** Prompt **
Omit every picture and write out the rest of the records exactly.

** Records for the exercise **

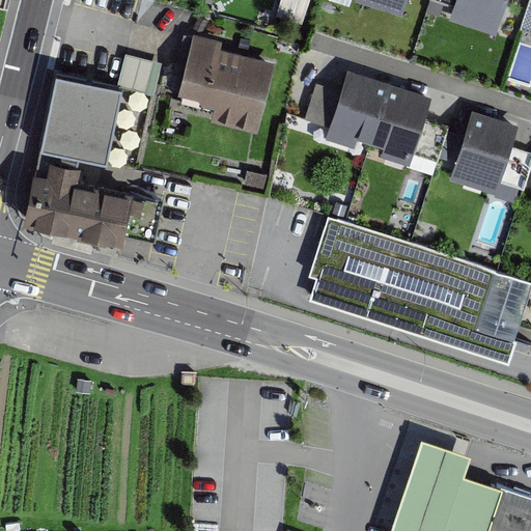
[(358,0),(402,15),(407,0),(358,0)]
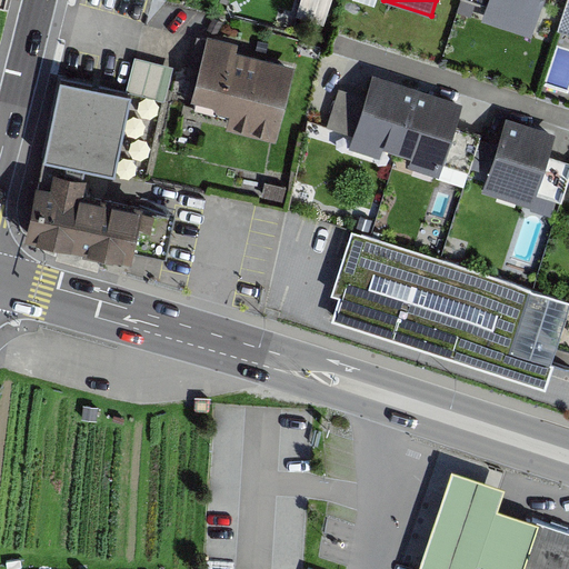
[(488,0),(487,3),(482,19),(532,35),(543,0),(488,0)]
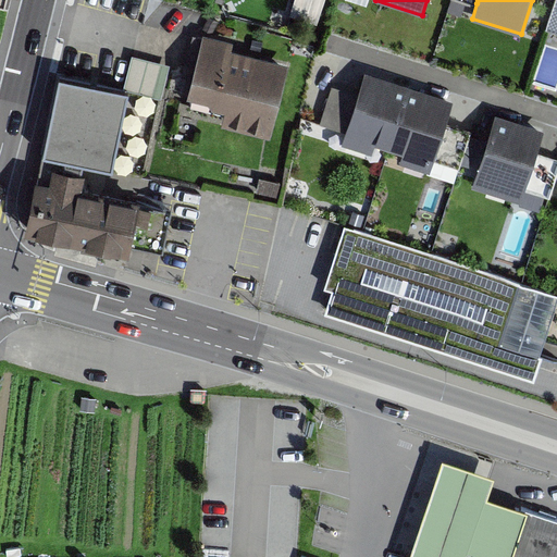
[(556,0),(555,0),(546,28),(556,32),(556,0)]
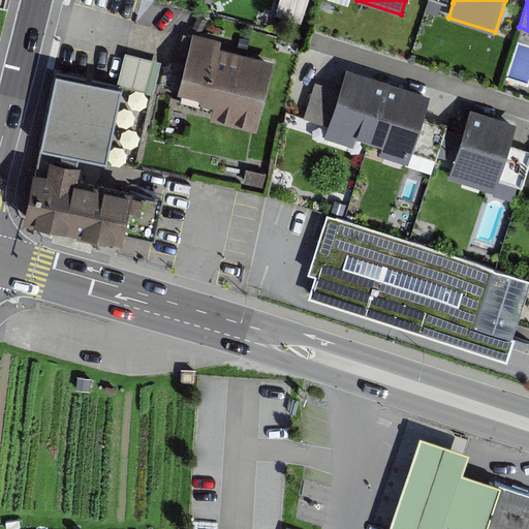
[(217,42),(186,36),(174,97),(198,102),(195,118),(253,130),(268,62),(215,51),(217,42)]
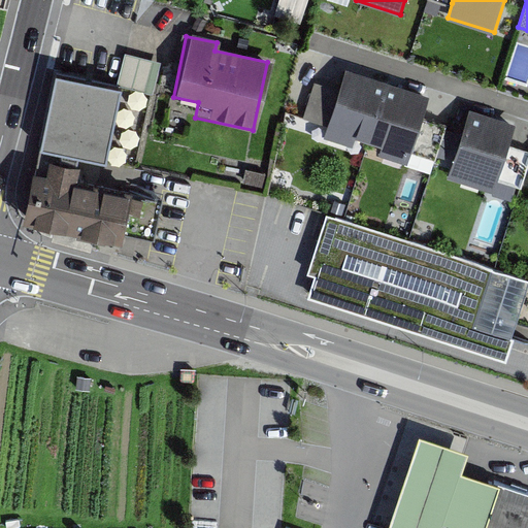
[(126,54),(118,88),(146,92),(155,61),(126,54)]
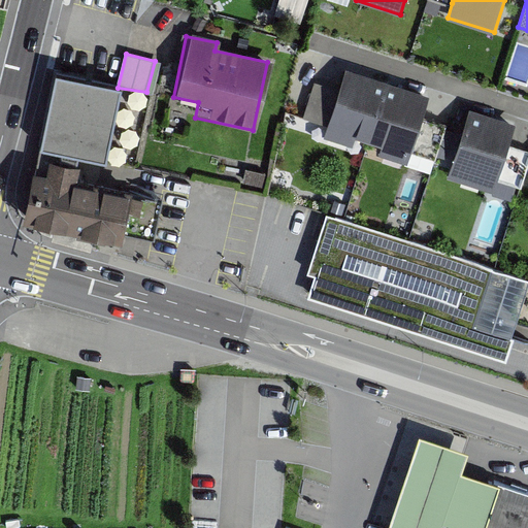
[(388,80),(347,67),(339,89),(327,125),(324,136),(353,145),(357,134),(369,137),(388,80)]
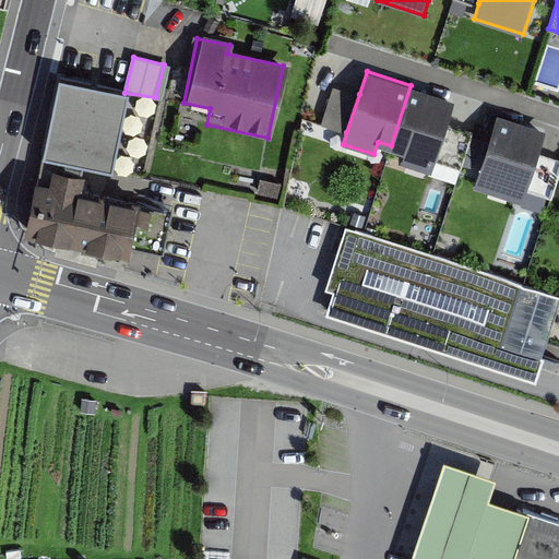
[(125,93),(62,83),(47,173),(73,177),(75,165),(111,170),(125,93)]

** Response to the exercise **
[(358,0),(402,15),(407,0),(358,0)]
[(488,0),(487,3),(482,19),(532,35),(543,0),(488,0)]
[(556,0),(555,0),(546,28),(556,32),(556,0)]
[(217,42),(186,36),(174,97),(198,102),(195,118),(253,130),(268,62),(215,51),(217,42)]
[(126,54),(118,88),(146,92),(155,61),(126,54)]
[(388,80),(347,67),(339,89),(327,125),(324,136),(353,145),(357,134),(369,137),(388,80)]
[(125,93),(62,83),(47,173),(73,177),(75,165),(111,170),(125,93)]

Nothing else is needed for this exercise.